What is being asked: Return only the lines below starting at the line containing "(302, 422) = (383, 142): white" and ending at the line containing "(467, 110) = (455, 610): yellow", both included, exactly as they are and with no pictures.

Provided entries:

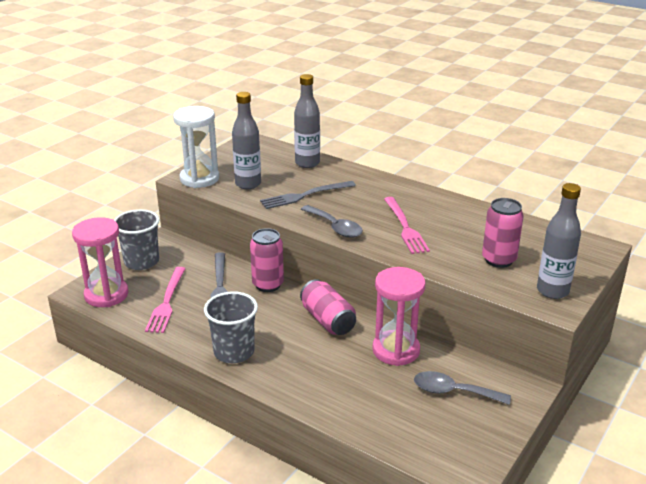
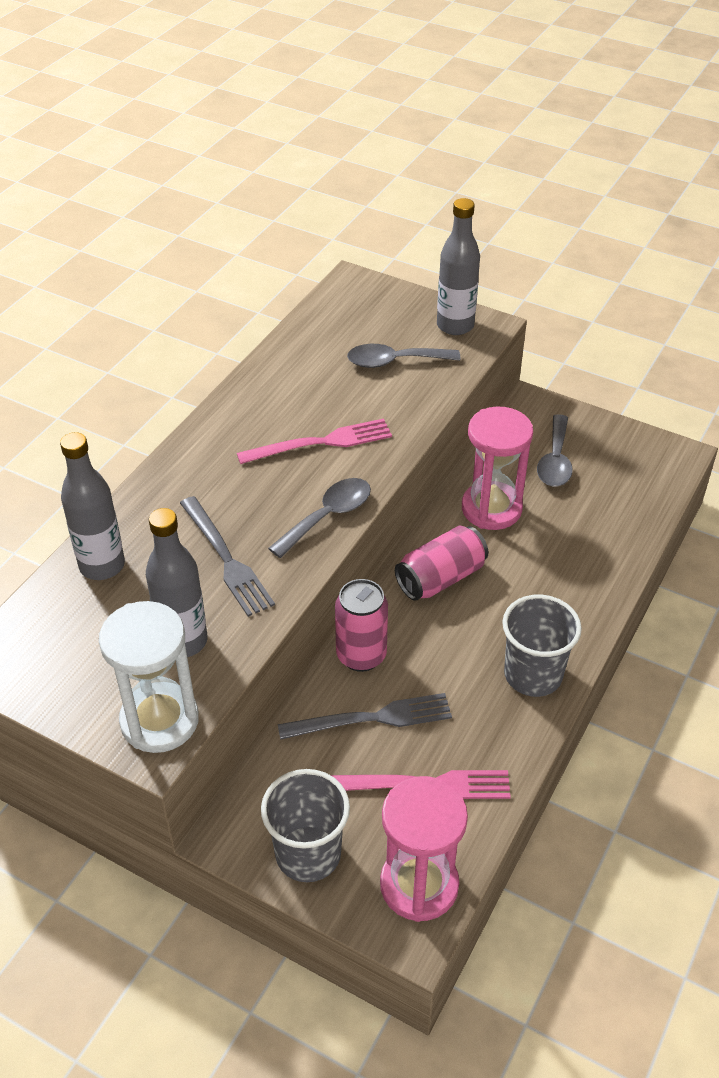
camera: 95 degrees left, 15 degrees up
(498, 260) = (394, 361): pink can -> grey spoon

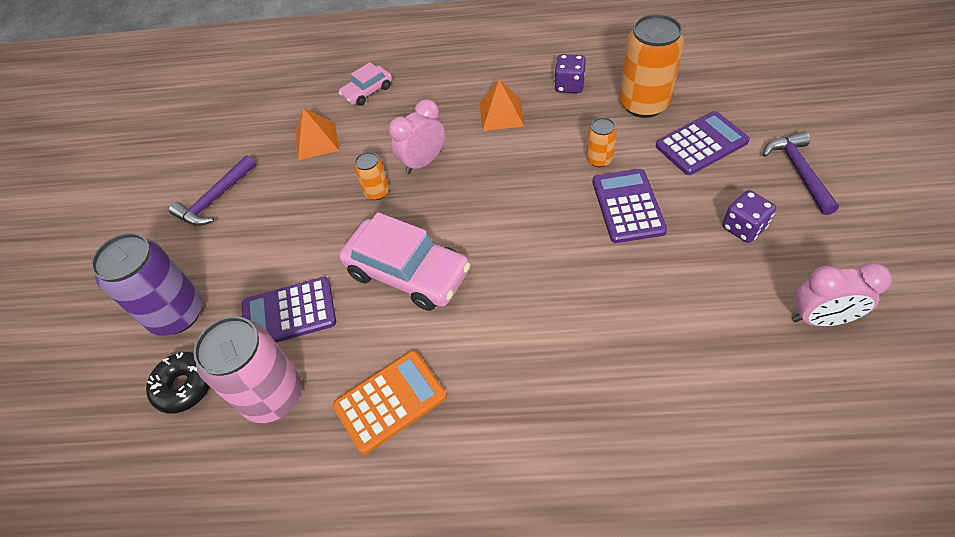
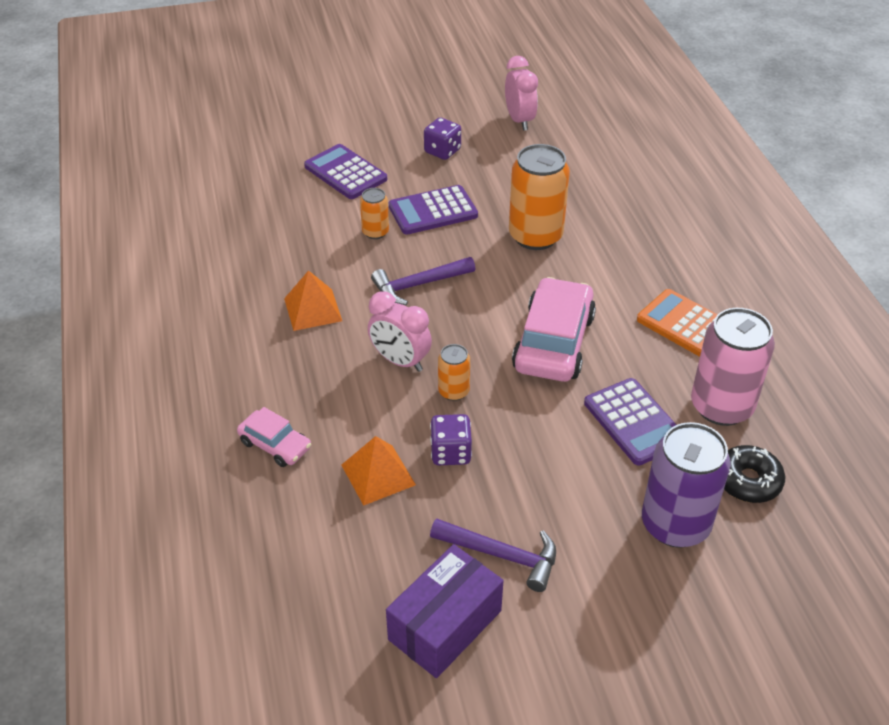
camera: 110 degrees left, 10 degrees down
(185, 163) = (445, 625): none -> purple box
(569, 85) = (261, 262): purple dice -> purple dice (450, 453)
(644, 104) = (290, 208): orange can -> orange can (535, 236)
(798, 171) = (373, 124): purple hammer -> purple hammer (418, 285)

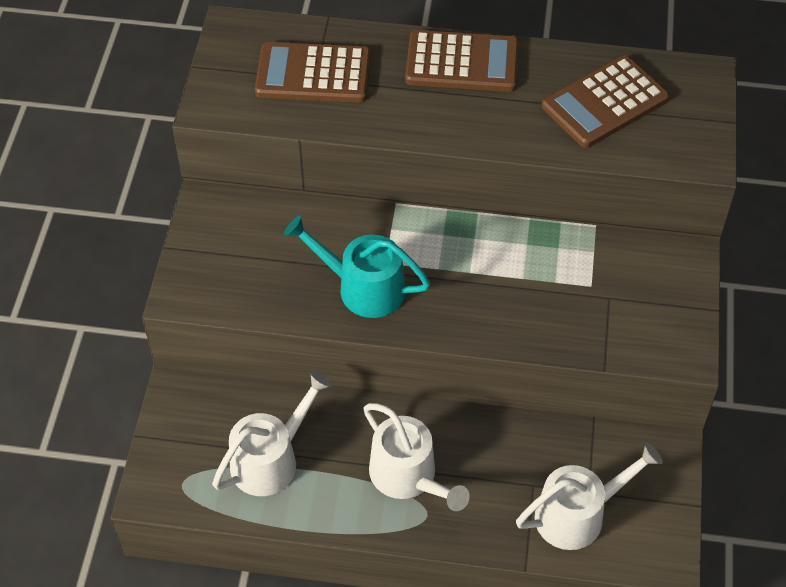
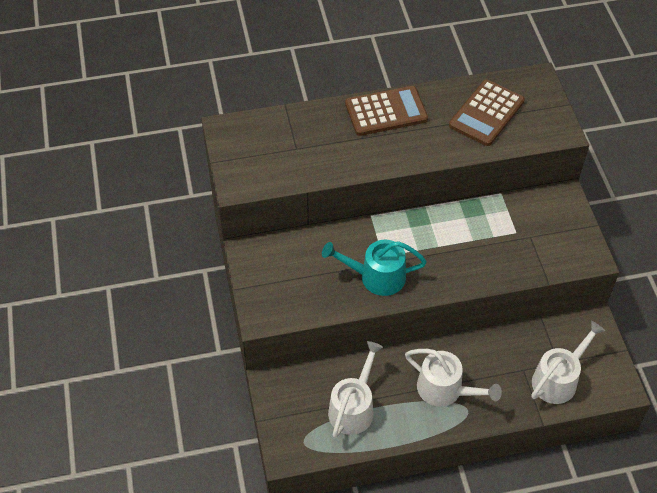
camera: 20 degrees left, 0 degrees up
(313, 74) = (294, 145): brown calculator -> none

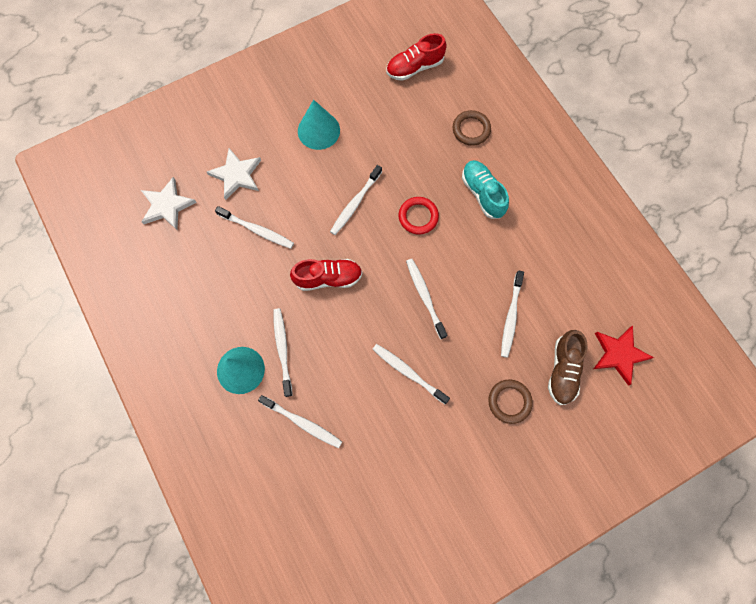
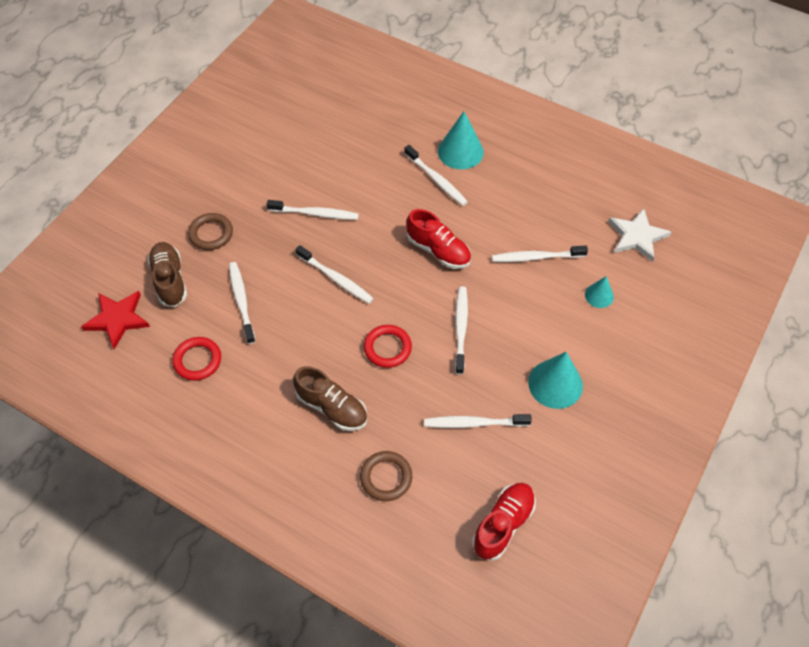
camera: 150 degrees right, 15 degrees down
(236, 175) = (599, 295): white star -> turquoise cone
(302, 422) = (383, 142): white toothbrush -> white toothbrush (474, 423)
(328, 278) = (438, 250): red shoe -> red shoe turned 105 degrees counterclockwise
(482, 193) = (332, 407): turquoise shoe -> brown shoe
(566, 282) = (197, 360): none -> red ring

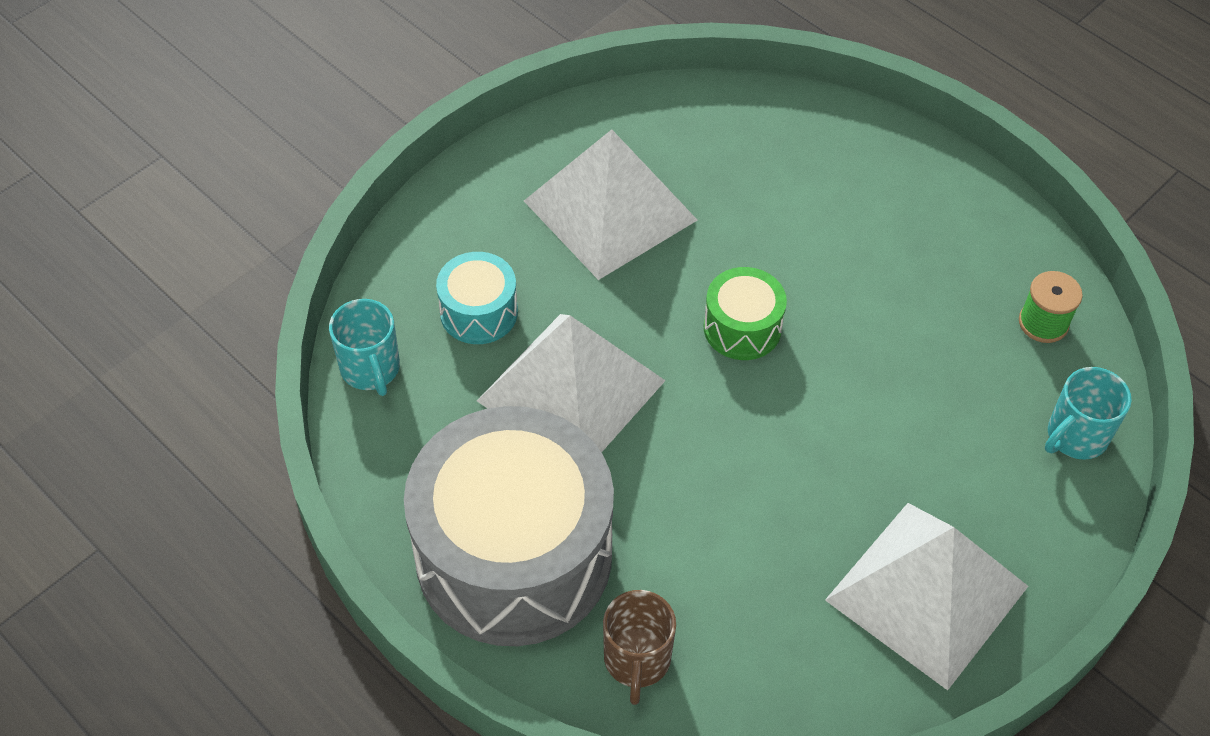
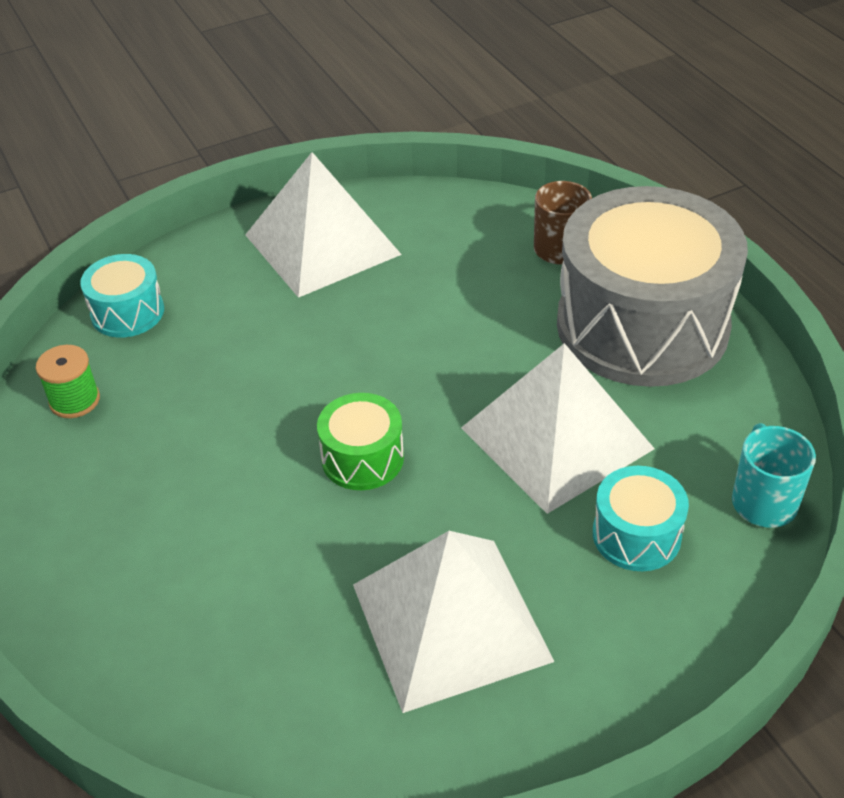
camera: 160 degrees left, 10 degrees down
(1075, 436) = (127, 312): turquoise mug -> turquoise drum

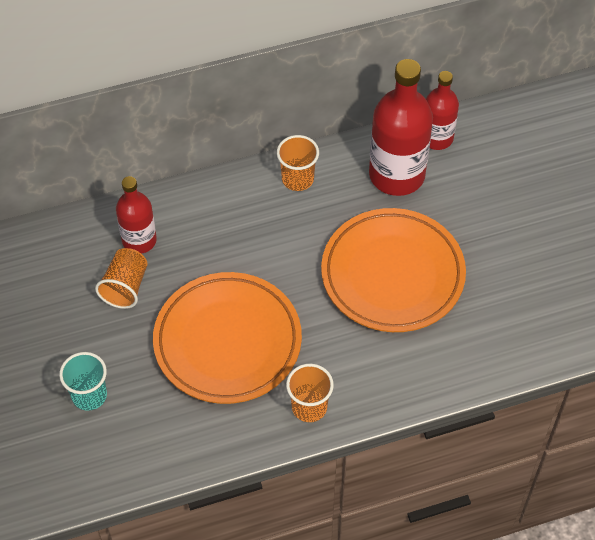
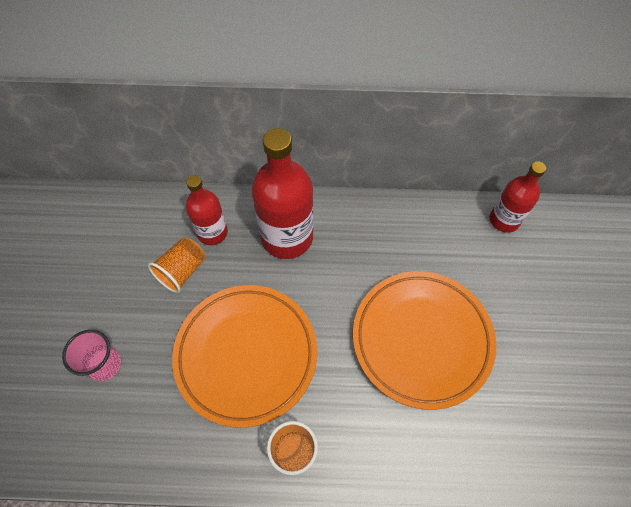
camera: 20 degrees right, 5 degrees up
(89, 395) = (105, 365): turquoise cup -> pink cup
(297, 179) = (367, 220): orange cup -> none
(397, 175) = (457, 243): red bottle -> red bottle (287, 237)

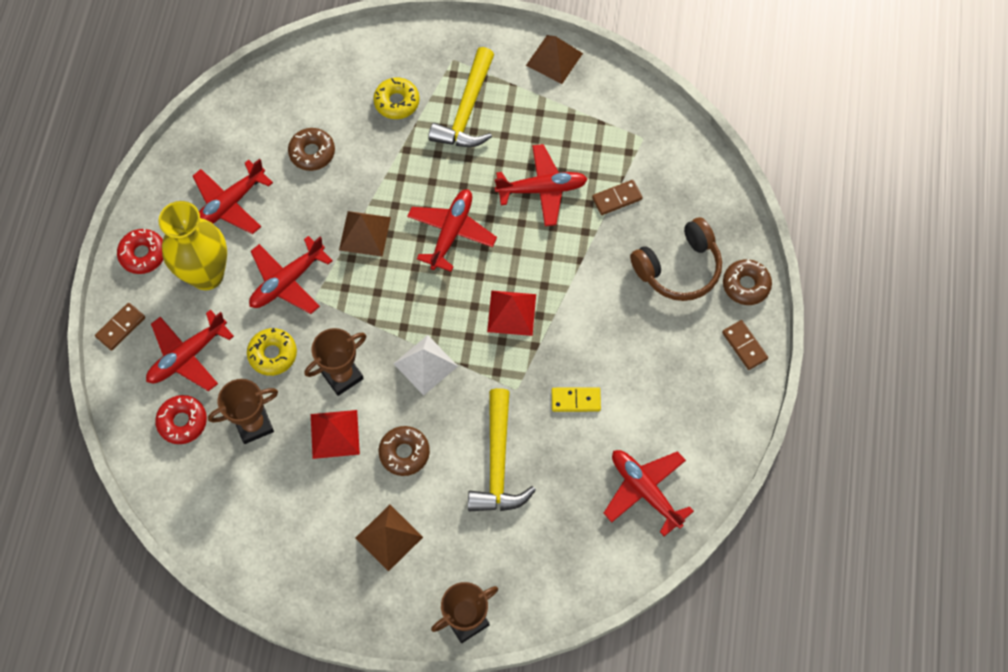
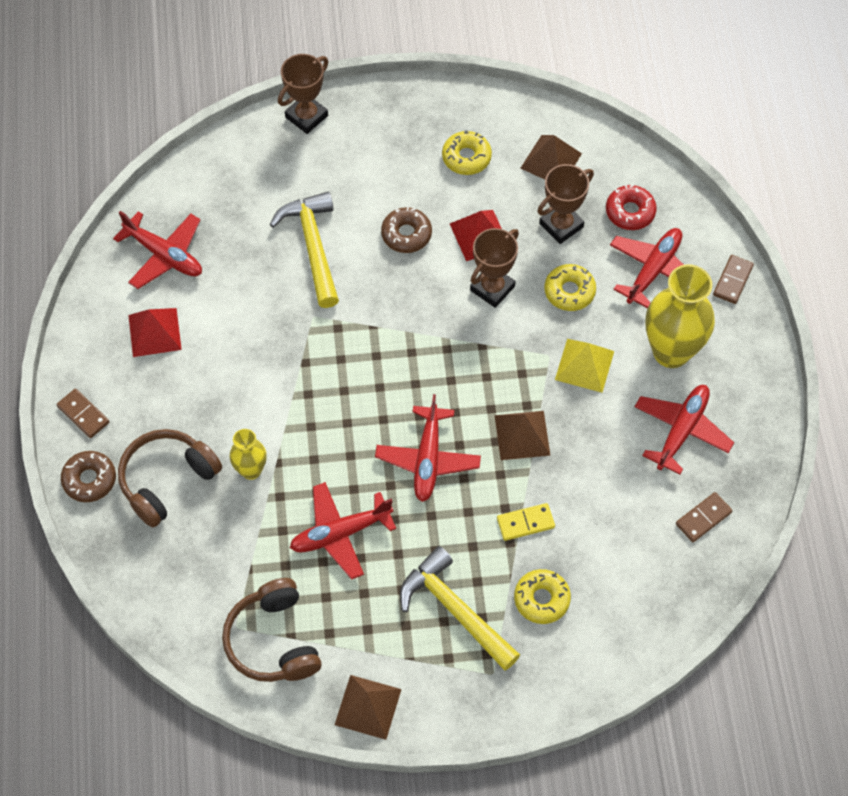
camera: 165 degrees right, 5 degrees down
(143, 254) = (747, 356): red donut -> none
(287, 281) = (584, 365): red plane -> yellow pyramid
(312, 153) = (615, 512): brown donut -> none
(317, 525) = (466, 157): none -> yellow donut
(389, 537) = (397, 163): brown pyramid -> brown pyramid (551, 160)
(425, 364) = (412, 318): white pyramid -> none
(467, 110) = (455, 610): yellow hammer -> yellow hammer turned 45 degrees counterclockwise
(511, 313) = (338, 389): red pyramid -> red pyramid (154, 332)
(576, 400) = (250, 320): yellow domino -> yellow domino (525, 523)
(604, 259) = (251, 470): none -> yellow vase
(615, 121) = (273, 641): none -> brown headphones
(617, 198) = (252, 544): brown domino -> brown domino (703, 518)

Answer space:
(302, 422) = (383, 142): white toothbrush -> white toothbrush (474, 423)
(328, 278) = (438, 250): red shoe -> red shoe turned 105 degrees counterclockwise
(482, 193) = (332, 407): turquoise shoe -> brown shoe
(566, 282) = (197, 360): none -> red ring

camera: 160 degrees left, 10 degrees down
(1075, 436) = (127, 312): turquoise mug -> turquoise drum

camera: 20 degrees right, 5 degrees up
(89, 395) = (105, 365): turquoise cup -> pink cup
(297, 179) = (367, 220): orange cup -> none
(397, 175) = (457, 243): red bottle -> red bottle (287, 237)

camera: 165 degrees right, 5 degrees down
(143, 254) = (747, 356): red donut -> none
(287, 281) = (584, 365): red plane -> yellow pyramid
(312, 153) = (615, 512): brown donut -> none
(317, 525) = (466, 157): none -> yellow donut
(389, 537) = (397, 163): brown pyramid -> brown pyramid (551, 160)
(425, 364) = (412, 318): white pyramid -> none
(467, 110) = (455, 610): yellow hammer -> yellow hammer turned 45 degrees counterclockwise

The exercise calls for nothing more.